Collected data:
---

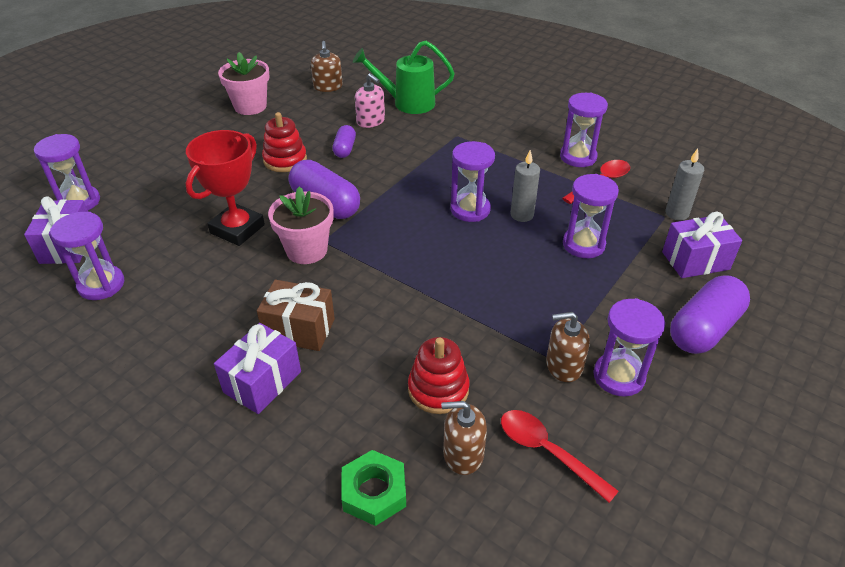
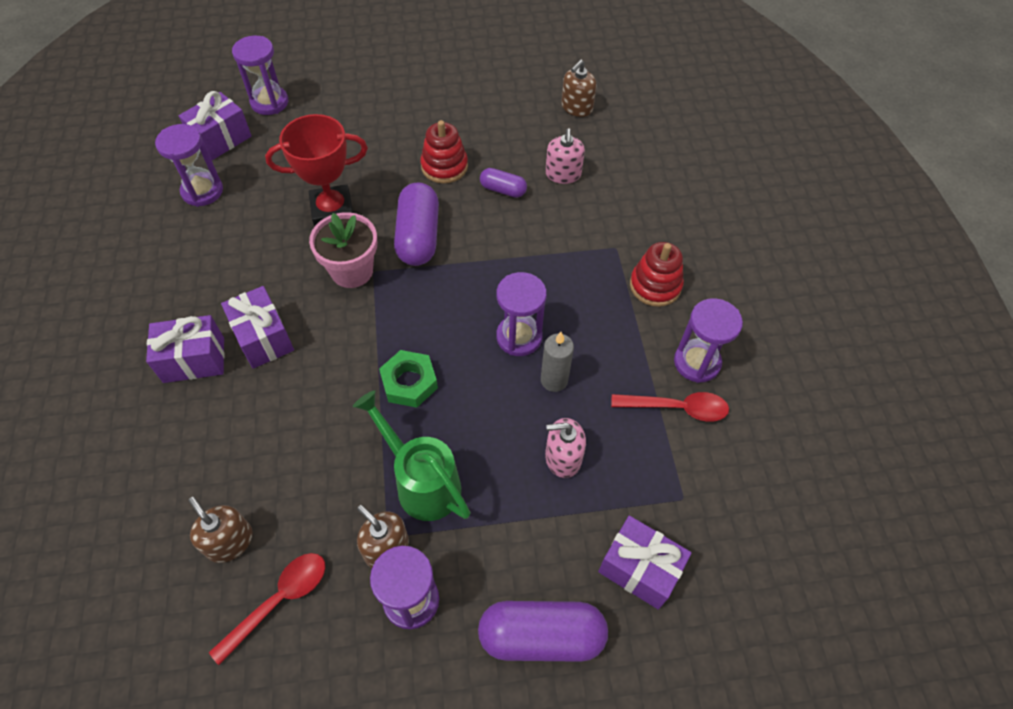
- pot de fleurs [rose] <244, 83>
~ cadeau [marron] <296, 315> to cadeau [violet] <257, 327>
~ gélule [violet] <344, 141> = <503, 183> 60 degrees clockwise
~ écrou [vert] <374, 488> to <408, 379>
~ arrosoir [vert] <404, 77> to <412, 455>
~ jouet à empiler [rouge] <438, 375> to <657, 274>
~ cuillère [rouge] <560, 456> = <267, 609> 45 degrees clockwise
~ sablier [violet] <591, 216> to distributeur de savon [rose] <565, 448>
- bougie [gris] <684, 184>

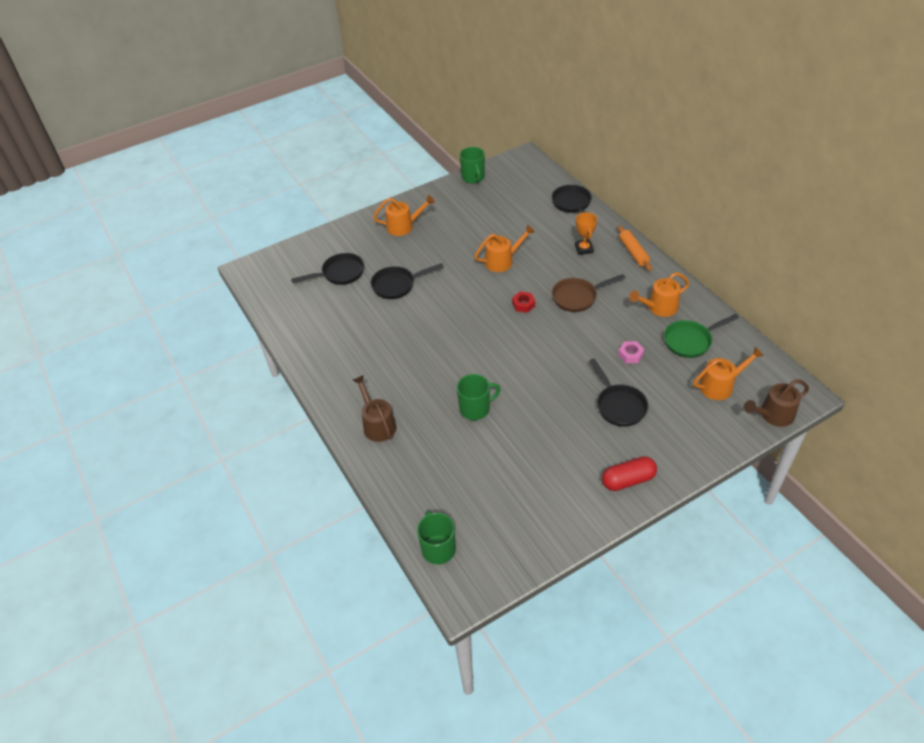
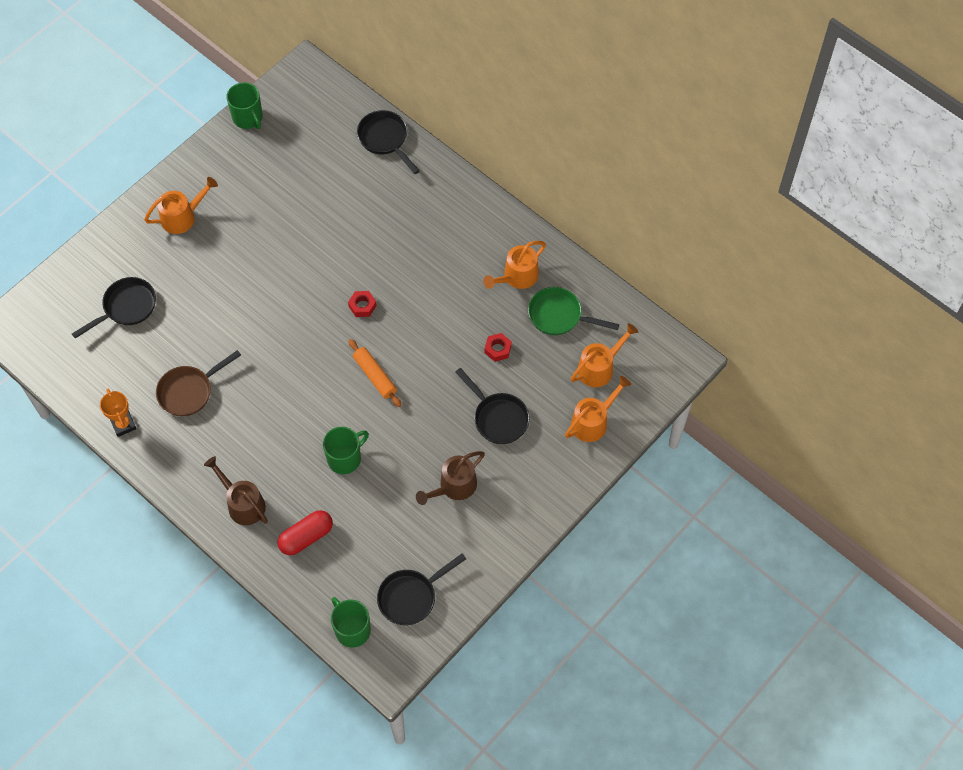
~ poêle [noir] <407, 281> to <421, 589>
~ arrosoir [orange] <504, 248> to <598, 409>
~ poêle [marron] <588, 293> to <198, 383>
~ trophée [orange] <586, 233> to <118, 413>
~ gélule [rouge] <629, 473> to <305, 532>
~ rouleau à pâtisserie [orange] <635, 248> to <375, 373>
~ écrou [rose] <631, 352> to écrou [rouge] <498, 347>
~ poêle [vert] <701, 336> = <573, 311> 60 degrees clockwise
~ arrosoir [marron] <776, 403> to <450, 478>

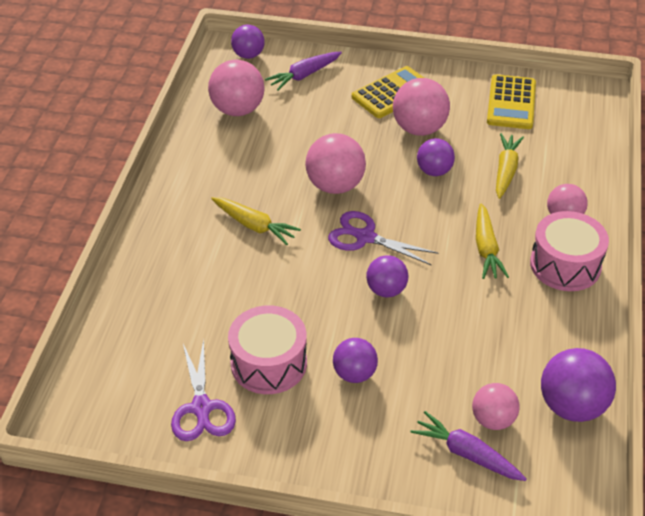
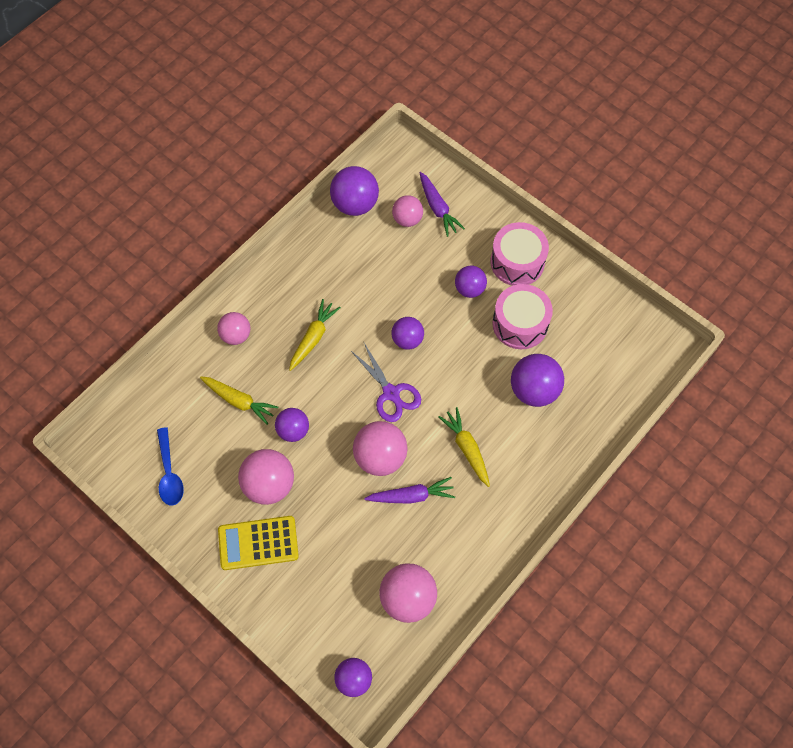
- ciseaux [violet] <203, 390>
~ carotte [violet] <303, 71> to <409, 490>
~ calculatrice [jaune] <511, 101> to cuillère [bleu] <170, 466>
~ carotte [jaune] <510, 166> = <239, 400> 105 degrees counterclockwise
~ tambour [rose] <569, 251> to <520, 254>
+ balle [violet] <537, 380>

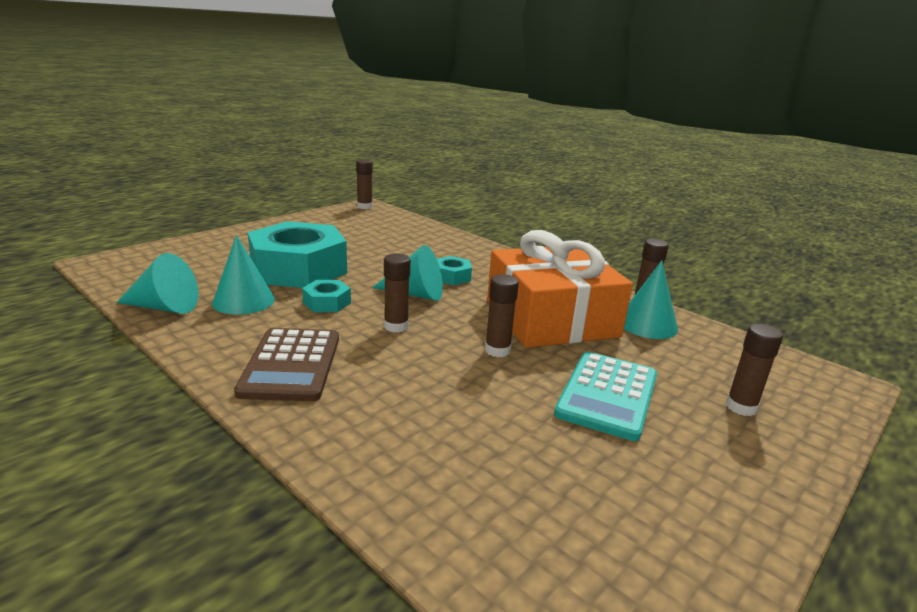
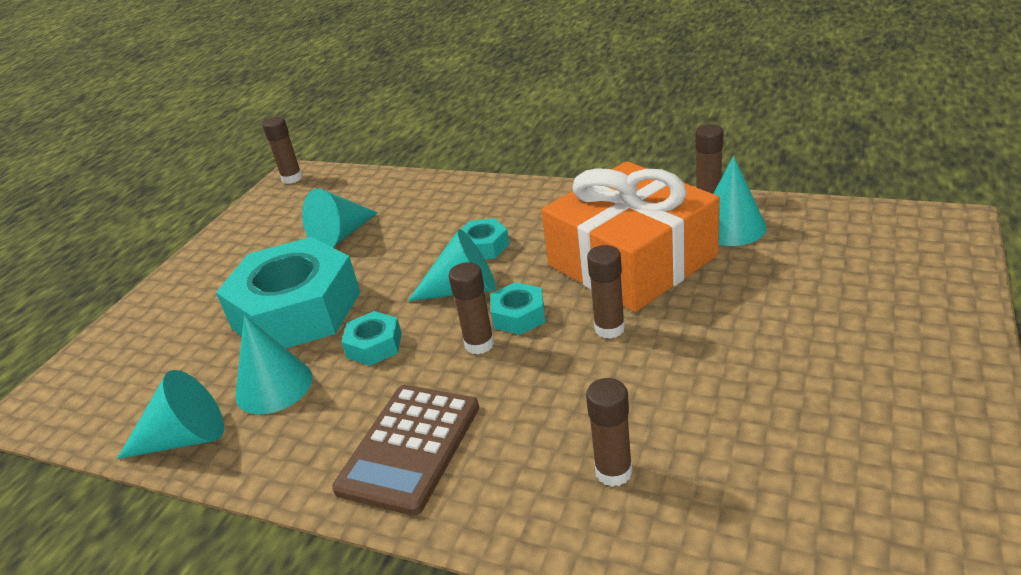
~ calculatrice [marron] <286, 364> = <405, 450> 45 degrees clockwise
- calculatrice [turquoise] <605, 396>
~ bâton de colle [marron] <754, 370> to <609, 432>
+ cône [turquoise] <340, 218>
+ écrou [turquoise] <517, 308>

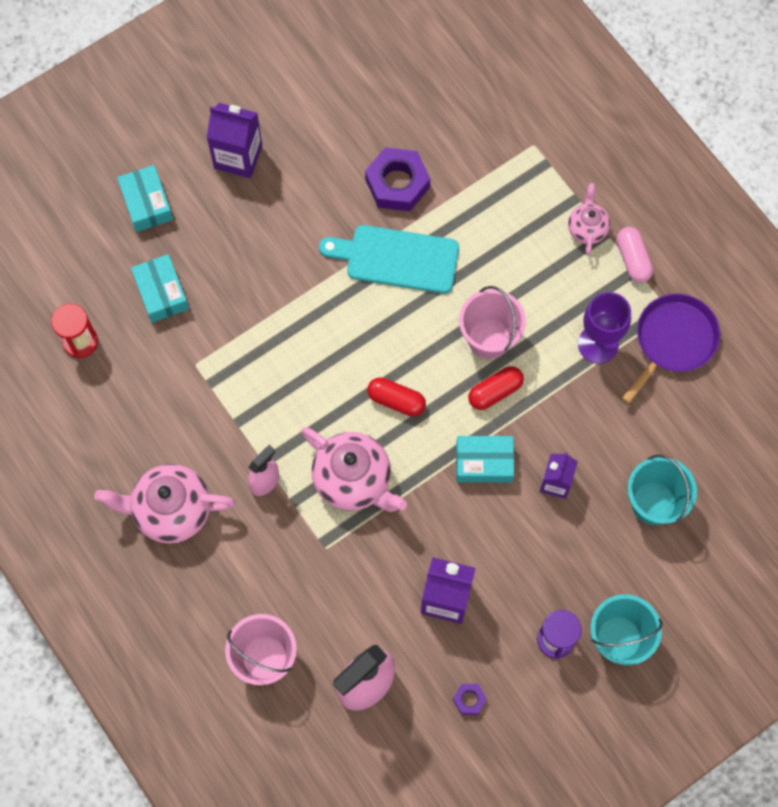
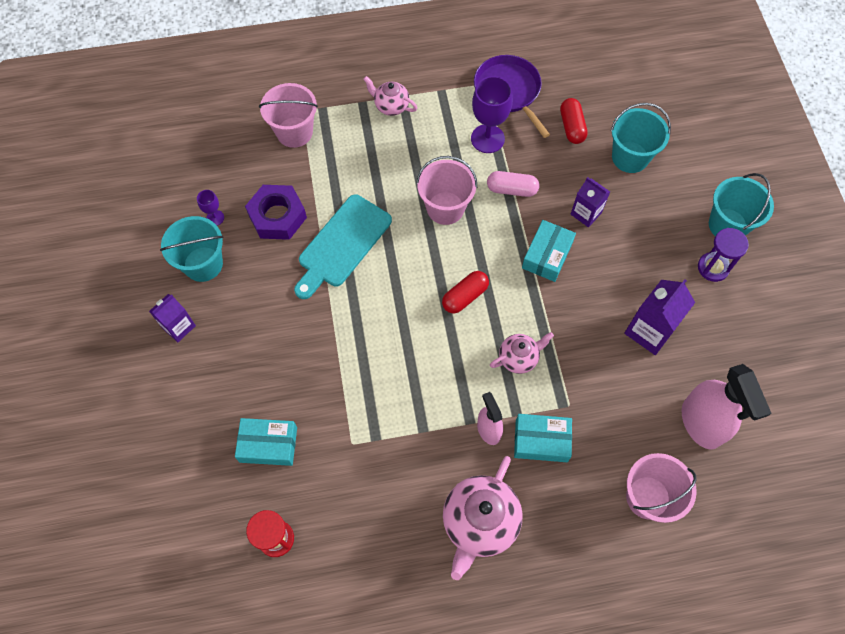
~ boîte [turquoise] <145, 198> to <543, 438>
~ brique de lait [violet] <234, 140> = <172, 318> x0.65
~ théière [rose] <354, 469> = <522, 353> x0.56
- écrou [violet] <470, 699>
~ gélule [rouge] <496, 388> to <574, 121>
~ gélule [rose] <635, 255> to <513, 184>
+ seau [turquoise] <191, 249>
+ verre à pied [violet] <210, 207>
+ seau [rose] <288, 115>

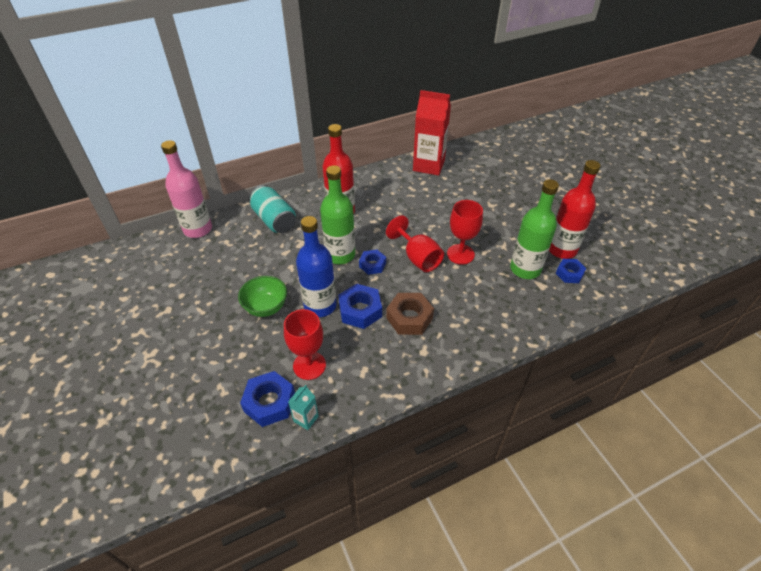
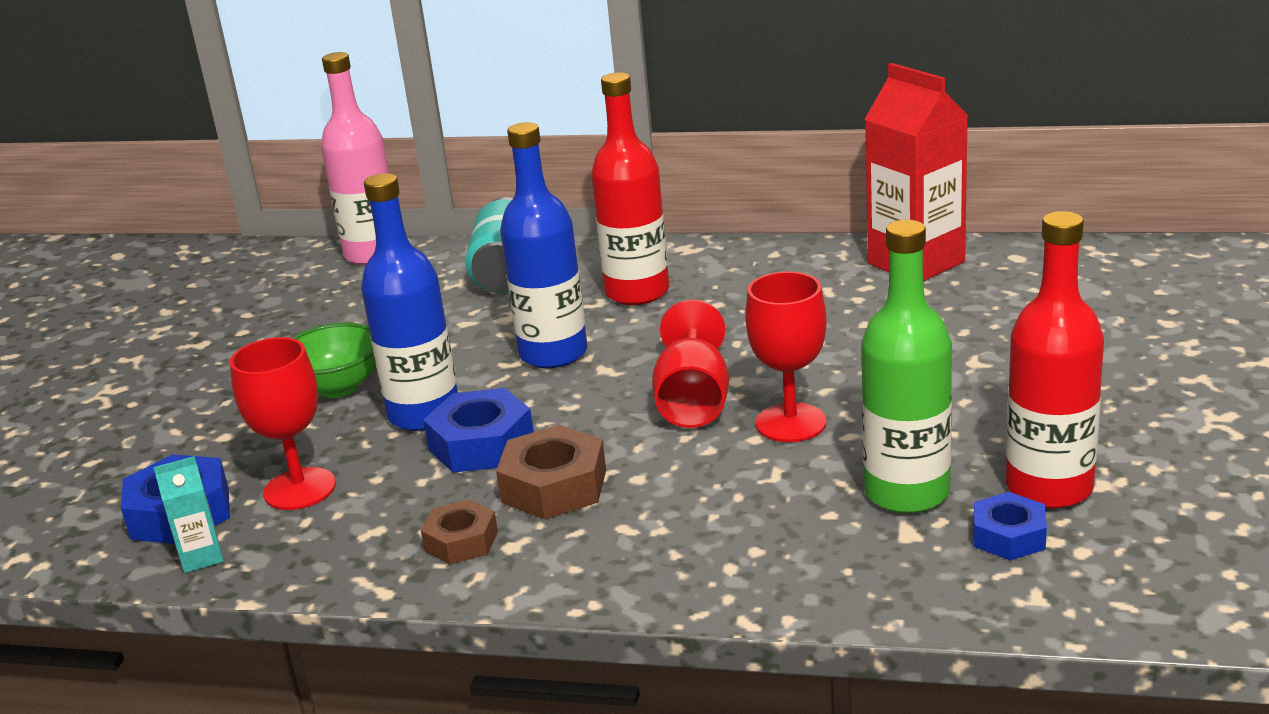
~ bouteille [vert] <337, 214> to bouteille [bleu] <544, 245>
- écrou [bleu] <372, 262>
+ écrou [marron] <459, 532>

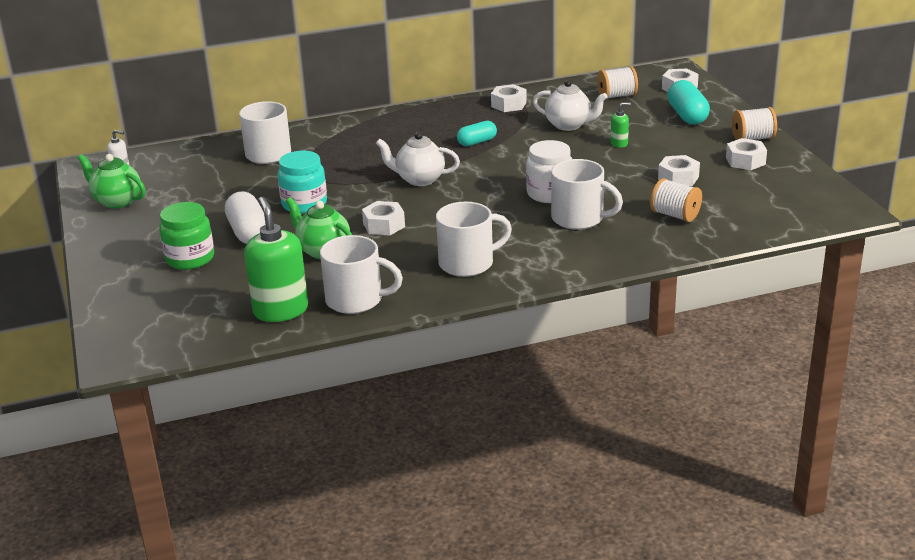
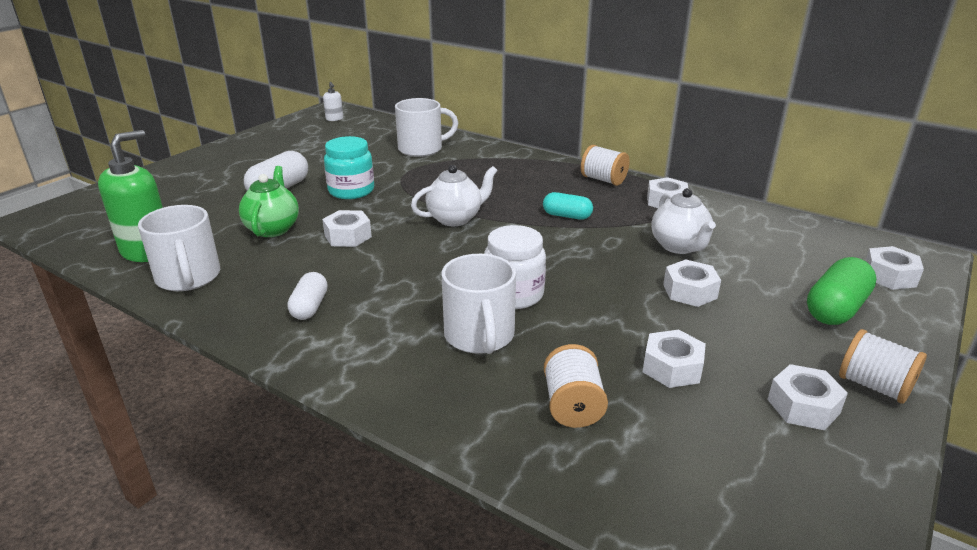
- théière [vert] <112, 181>
- bocal [vert] <186, 236>
~ théière [blanc] <418, 159> = <454, 195> 90 degrees clockwise
~ tasse [blanc] <474, 239> to gélule [blanc] <307, 296>
~ bobine [blanc] <617, 82> to <605, 165>
~ distributeur de savon [vert] <620, 125> to écrou [blanc] <692, 283>
~ gélule [turquoise] <688, 102> to gélule [vert] <841, 291>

---

> YOUR TASK:
Retype the records above, but only those lines that fall between the line containing "[violet] <257, 327>" and the line containing "[rose] <565, 448>", with both of those lines included, exactly as written.

> SOLUTION TO THIS PROBLEM:
~ cadeau [marron] <296, 315> to cadeau [violet] <257, 327>
~ gélule [violet] <344, 141> = <503, 183> 60 degrees clockwise
~ écrou [vert] <374, 488> to <408, 379>
~ arrosoir [vert] <404, 77> to <412, 455>
~ jouet à empiler [rouge] <438, 375> to <657, 274>
~ cuillère [rouge] <560, 456> = <267, 609> 45 degrees clockwise
~ sablier [violet] <591, 216> to distributeur de savon [rose] <565, 448>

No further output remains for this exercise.